Task to complete>
Each line of the data must be written out again verbatim; no image belongs in the copy.

┌─ Materials provided

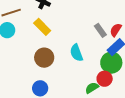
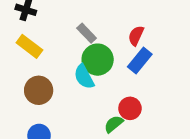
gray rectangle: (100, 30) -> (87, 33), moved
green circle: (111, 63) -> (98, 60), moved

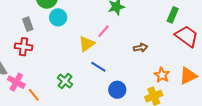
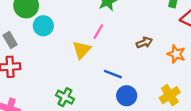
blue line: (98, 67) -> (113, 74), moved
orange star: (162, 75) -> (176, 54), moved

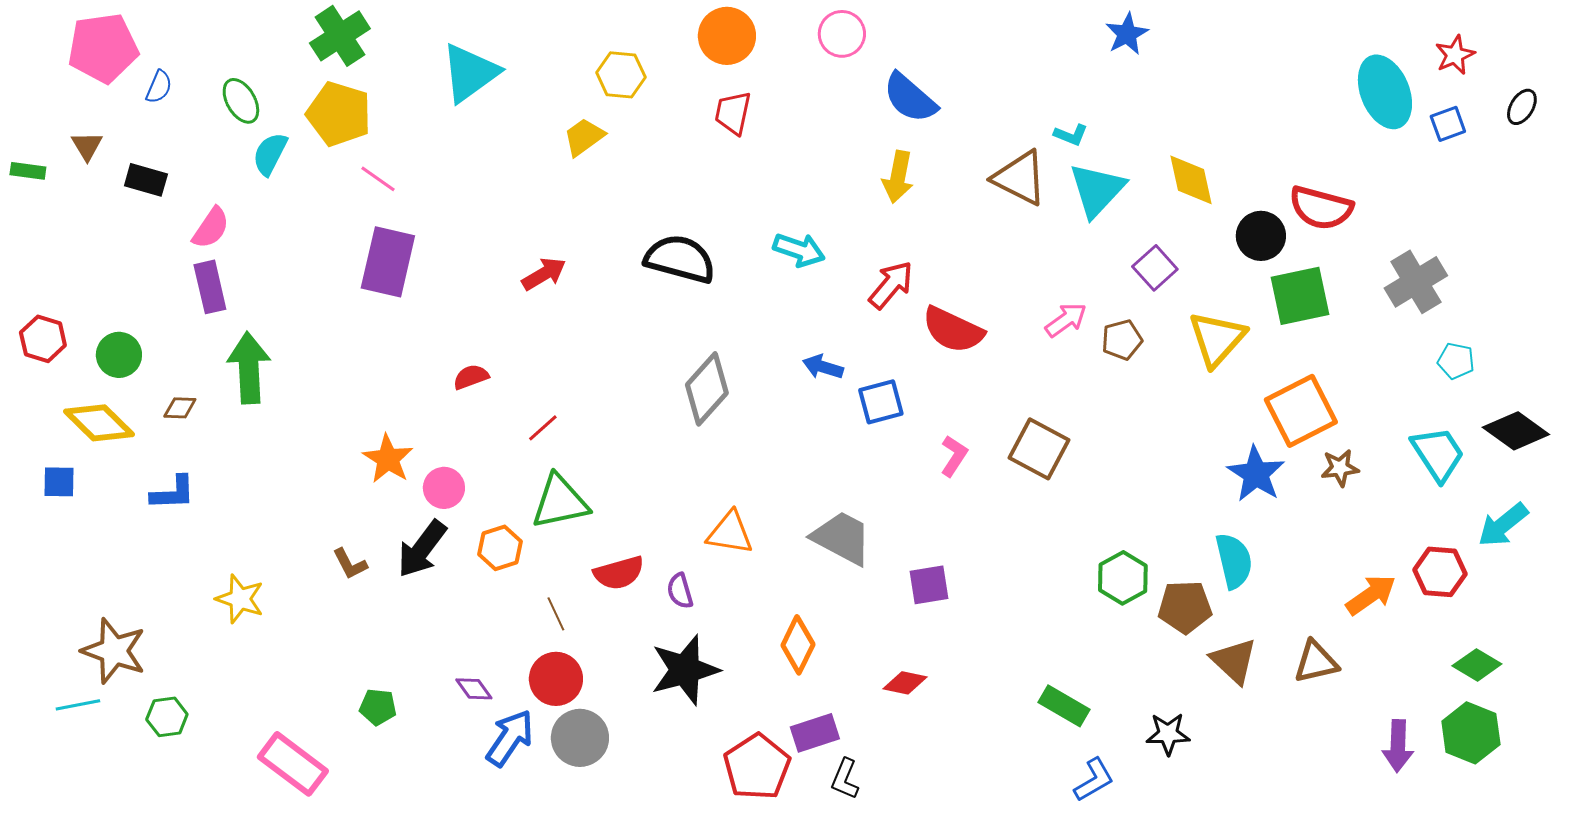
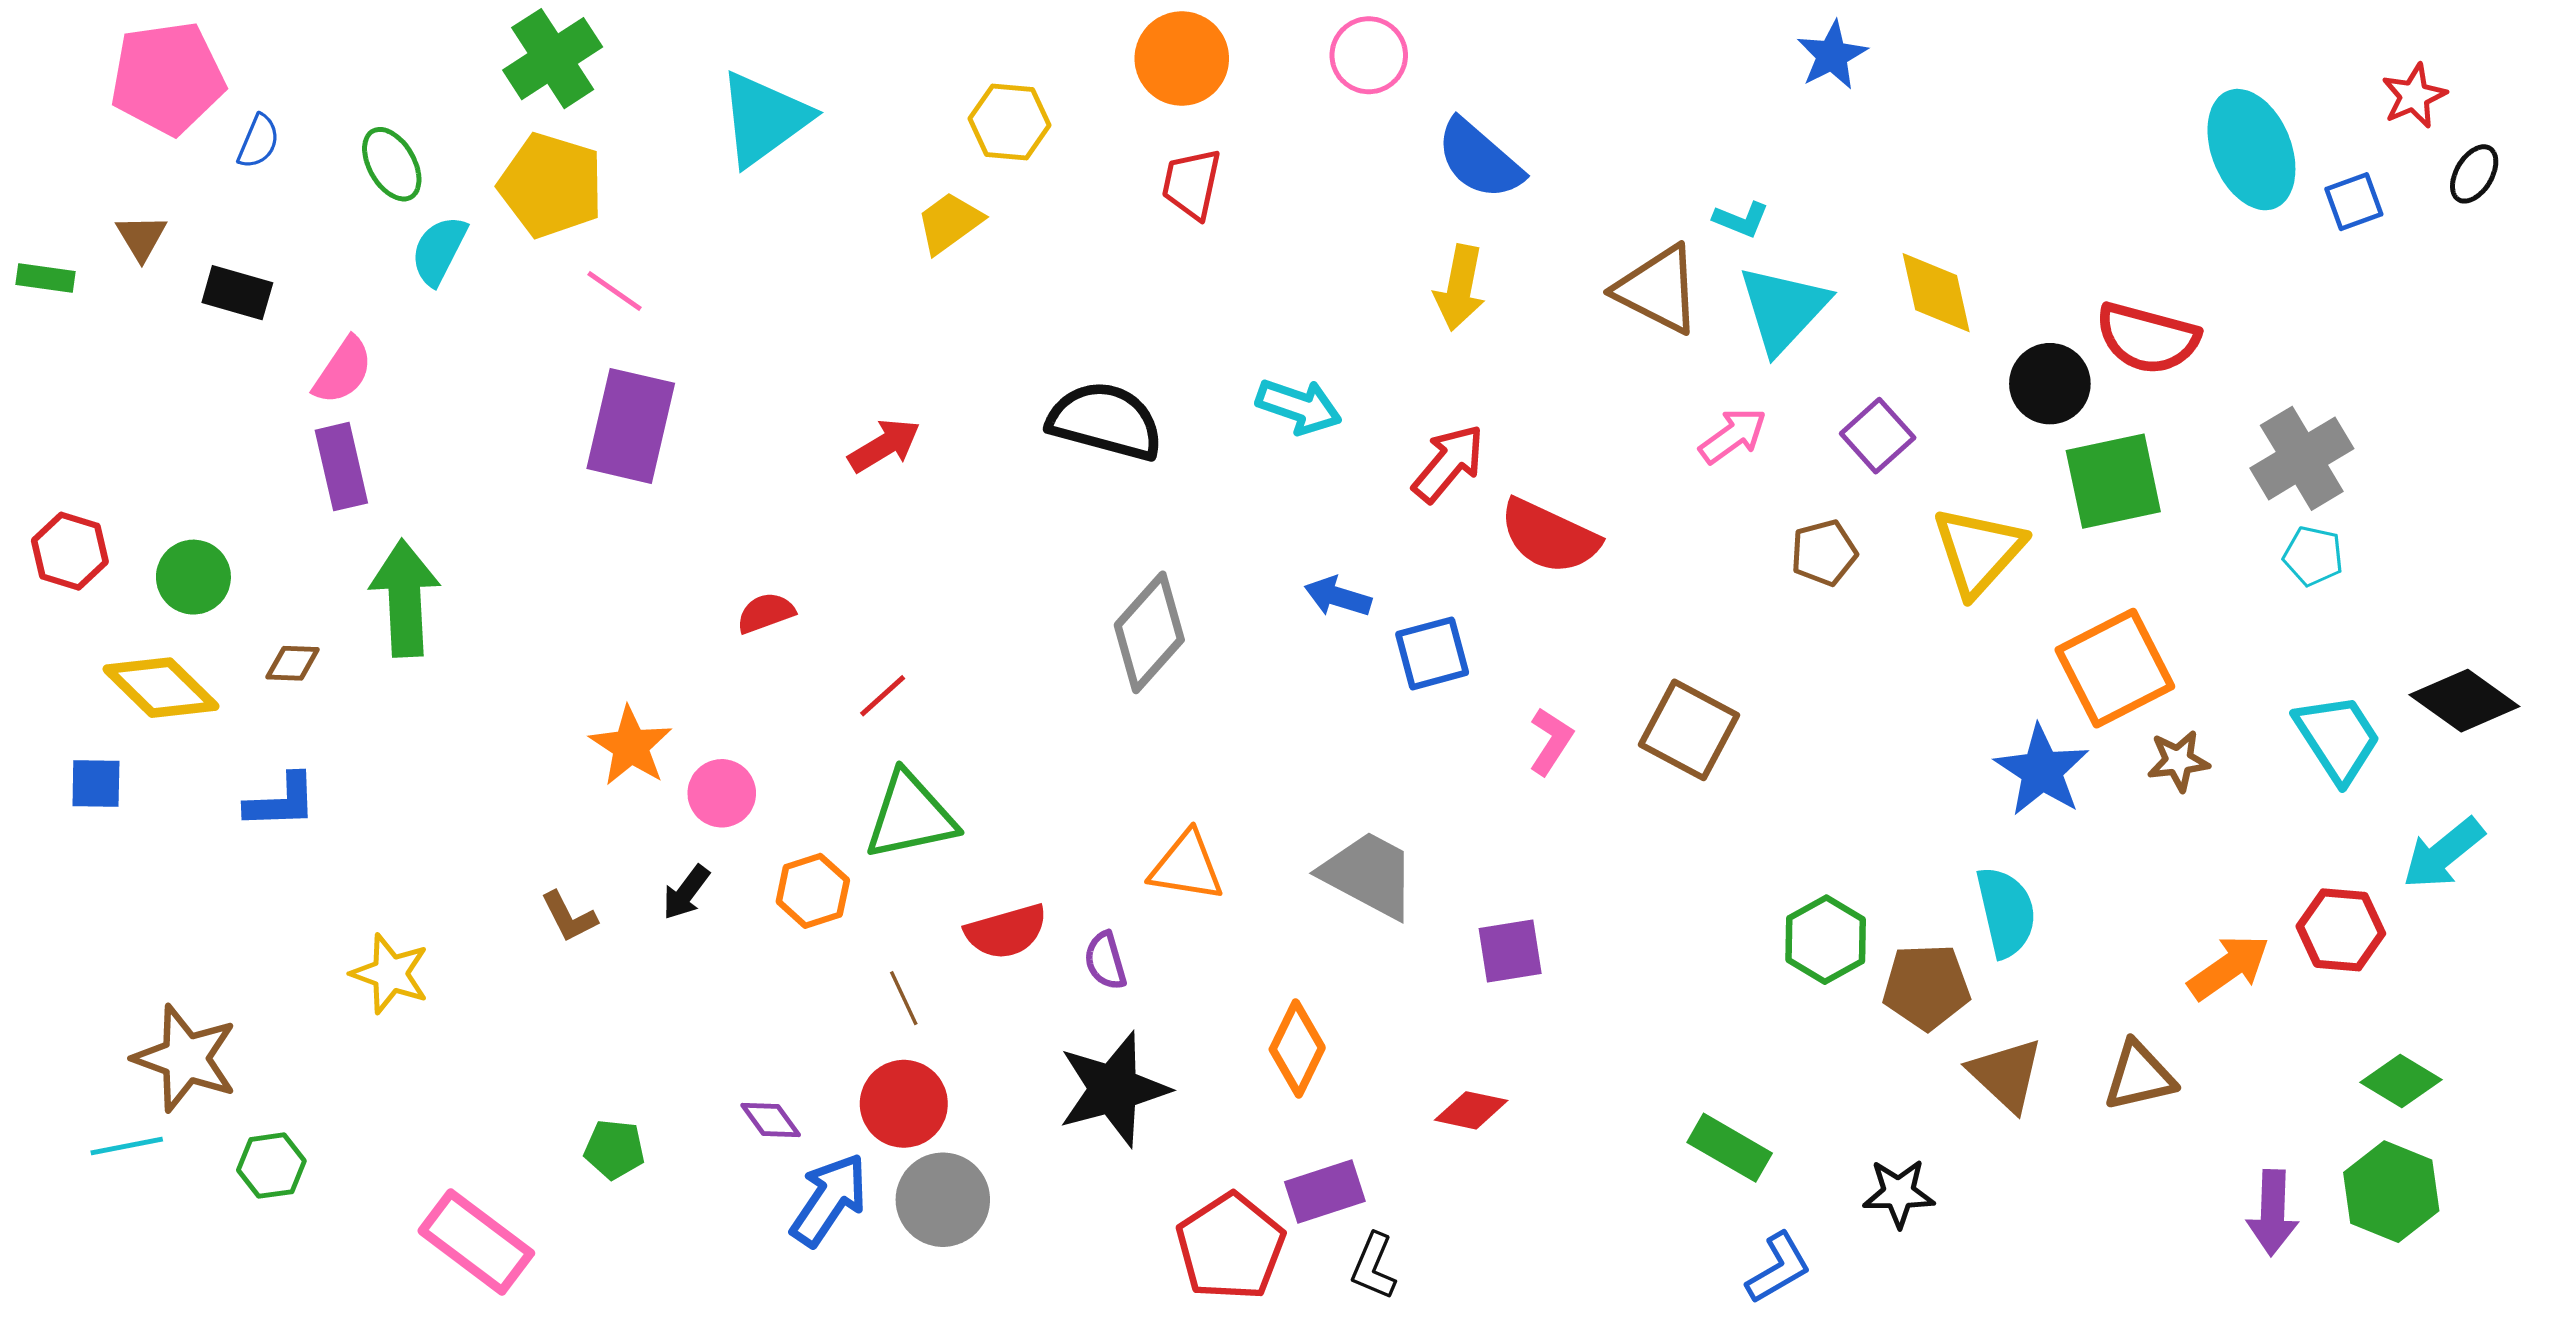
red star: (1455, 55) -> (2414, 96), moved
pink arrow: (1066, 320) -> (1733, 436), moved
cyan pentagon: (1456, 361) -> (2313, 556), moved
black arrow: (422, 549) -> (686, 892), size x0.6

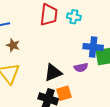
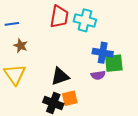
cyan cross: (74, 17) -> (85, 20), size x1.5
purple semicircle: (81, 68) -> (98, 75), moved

└─

Answer to the problem>
gray rectangle: (100, 30) -> (87, 33), moved
green circle: (111, 63) -> (98, 60), moved

blue line: (98, 67) -> (113, 74), moved
orange star: (162, 75) -> (176, 54), moved

red star: (1455, 55) -> (2414, 96), moved
pink arrow: (1066, 320) -> (1733, 436), moved
cyan pentagon: (1456, 361) -> (2313, 556), moved
black arrow: (422, 549) -> (686, 892), size x0.6

cyan cross: (74, 17) -> (85, 20), size x1.5
purple semicircle: (81, 68) -> (98, 75), moved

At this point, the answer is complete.